START Working data

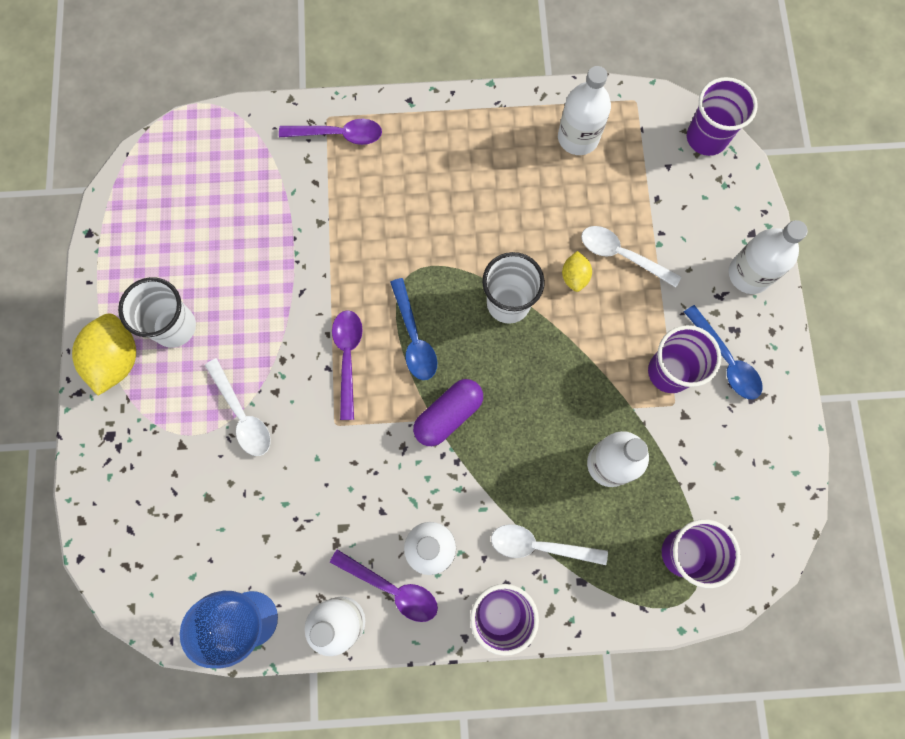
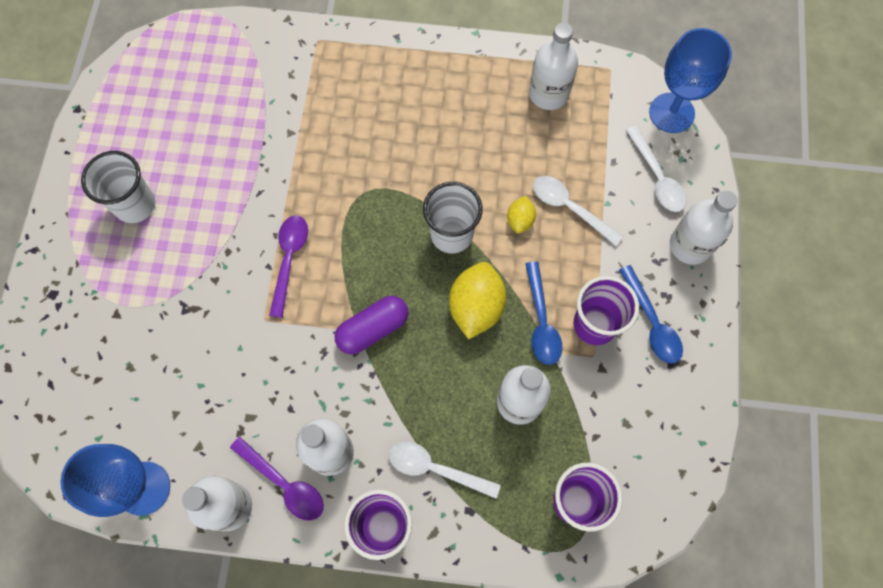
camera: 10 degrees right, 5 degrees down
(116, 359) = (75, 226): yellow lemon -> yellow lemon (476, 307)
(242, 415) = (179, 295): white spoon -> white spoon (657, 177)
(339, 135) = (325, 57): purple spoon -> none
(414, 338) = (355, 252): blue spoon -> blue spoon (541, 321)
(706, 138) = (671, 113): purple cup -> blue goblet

END Working data
START Working data

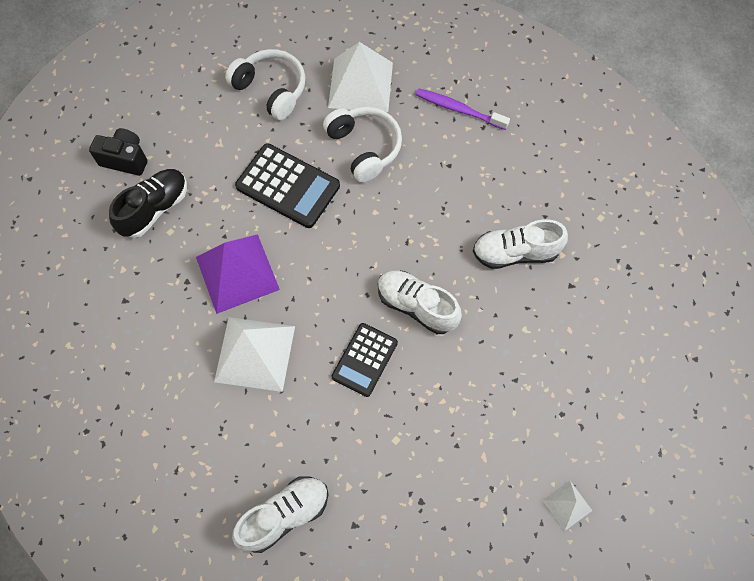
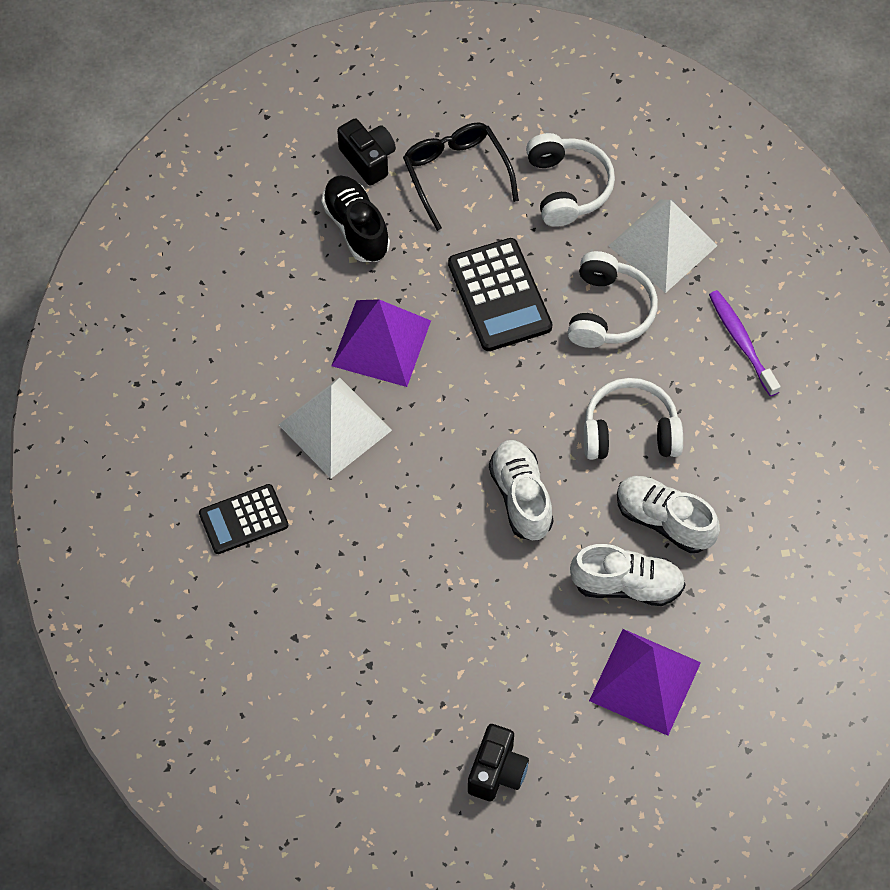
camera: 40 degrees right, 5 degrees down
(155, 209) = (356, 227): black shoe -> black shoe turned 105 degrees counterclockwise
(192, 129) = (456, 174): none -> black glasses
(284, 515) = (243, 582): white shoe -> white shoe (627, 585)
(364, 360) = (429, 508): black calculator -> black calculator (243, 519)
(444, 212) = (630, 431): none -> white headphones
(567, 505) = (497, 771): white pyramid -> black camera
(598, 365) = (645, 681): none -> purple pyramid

END Working data
START Working data

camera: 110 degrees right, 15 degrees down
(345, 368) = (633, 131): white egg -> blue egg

END Working data

:: Work task ::
Return only the stretch of the material above from the line holding "(242, 415) = (179, 295): white" through the line holding "(706, 138) = (671, 113): purple", copied exactly.

:: Finished task ::
(242, 415) = (179, 295): white spoon -> white spoon (657, 177)
(339, 135) = (325, 57): purple spoon -> none
(414, 338) = (355, 252): blue spoon -> blue spoon (541, 321)
(706, 138) = (671, 113): purple cup -> blue goblet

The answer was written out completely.